> _Exercise description_: Please repeat exactly the line containing "gray semicircle: (31, 181)" and each line after it in the records below, through the last.

======== Task material ========

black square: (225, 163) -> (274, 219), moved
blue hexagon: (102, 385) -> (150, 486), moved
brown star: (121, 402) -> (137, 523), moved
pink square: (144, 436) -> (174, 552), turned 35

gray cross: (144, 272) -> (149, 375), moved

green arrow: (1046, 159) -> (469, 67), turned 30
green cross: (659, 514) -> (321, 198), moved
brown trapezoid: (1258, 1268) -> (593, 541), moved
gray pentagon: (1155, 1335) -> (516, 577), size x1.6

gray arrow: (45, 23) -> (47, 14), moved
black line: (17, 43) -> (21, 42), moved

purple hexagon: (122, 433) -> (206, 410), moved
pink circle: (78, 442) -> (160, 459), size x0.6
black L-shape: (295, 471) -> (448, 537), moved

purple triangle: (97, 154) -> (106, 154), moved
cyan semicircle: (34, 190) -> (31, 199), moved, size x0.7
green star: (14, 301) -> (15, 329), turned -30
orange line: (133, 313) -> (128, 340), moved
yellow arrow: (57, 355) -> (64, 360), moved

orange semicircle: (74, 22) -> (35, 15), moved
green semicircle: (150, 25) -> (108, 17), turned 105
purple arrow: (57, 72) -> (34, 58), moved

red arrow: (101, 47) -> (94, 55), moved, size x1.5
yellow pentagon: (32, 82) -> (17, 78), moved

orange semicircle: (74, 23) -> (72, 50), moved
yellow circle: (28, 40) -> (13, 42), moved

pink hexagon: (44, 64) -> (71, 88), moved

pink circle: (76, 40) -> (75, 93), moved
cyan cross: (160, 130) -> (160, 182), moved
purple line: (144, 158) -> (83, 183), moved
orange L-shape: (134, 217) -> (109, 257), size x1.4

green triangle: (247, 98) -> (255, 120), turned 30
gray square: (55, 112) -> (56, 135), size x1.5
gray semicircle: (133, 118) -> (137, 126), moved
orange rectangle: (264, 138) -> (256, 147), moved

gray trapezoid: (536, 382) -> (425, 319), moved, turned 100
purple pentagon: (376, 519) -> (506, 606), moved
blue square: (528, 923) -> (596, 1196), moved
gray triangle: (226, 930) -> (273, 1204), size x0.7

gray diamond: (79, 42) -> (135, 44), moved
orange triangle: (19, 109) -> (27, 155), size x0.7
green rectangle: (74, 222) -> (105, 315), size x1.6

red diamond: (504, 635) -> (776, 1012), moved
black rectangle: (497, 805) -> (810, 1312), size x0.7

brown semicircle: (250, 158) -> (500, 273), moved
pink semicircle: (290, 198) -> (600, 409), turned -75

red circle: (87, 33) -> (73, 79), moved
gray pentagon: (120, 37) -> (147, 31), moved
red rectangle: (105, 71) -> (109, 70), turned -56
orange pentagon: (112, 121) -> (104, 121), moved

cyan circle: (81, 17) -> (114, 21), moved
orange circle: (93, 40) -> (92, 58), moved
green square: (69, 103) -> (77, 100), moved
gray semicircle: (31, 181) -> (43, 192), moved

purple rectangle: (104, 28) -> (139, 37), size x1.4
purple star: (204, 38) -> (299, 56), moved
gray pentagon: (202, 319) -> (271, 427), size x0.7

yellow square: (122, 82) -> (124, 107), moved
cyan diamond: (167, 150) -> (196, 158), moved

========

> _Response area_:
gray semicircle: (31, 181) -> (43, 192), moved

purple rectangle: (104, 28) -> (139, 37), size x1.4
purple star: (204, 38) -> (299, 56), moved
gray pentagon: (202, 319) -> (271, 427), size x0.7

yellow square: (122, 82) -> (124, 107), moved
cyan diamond: (167, 150) -> (196, 158), moved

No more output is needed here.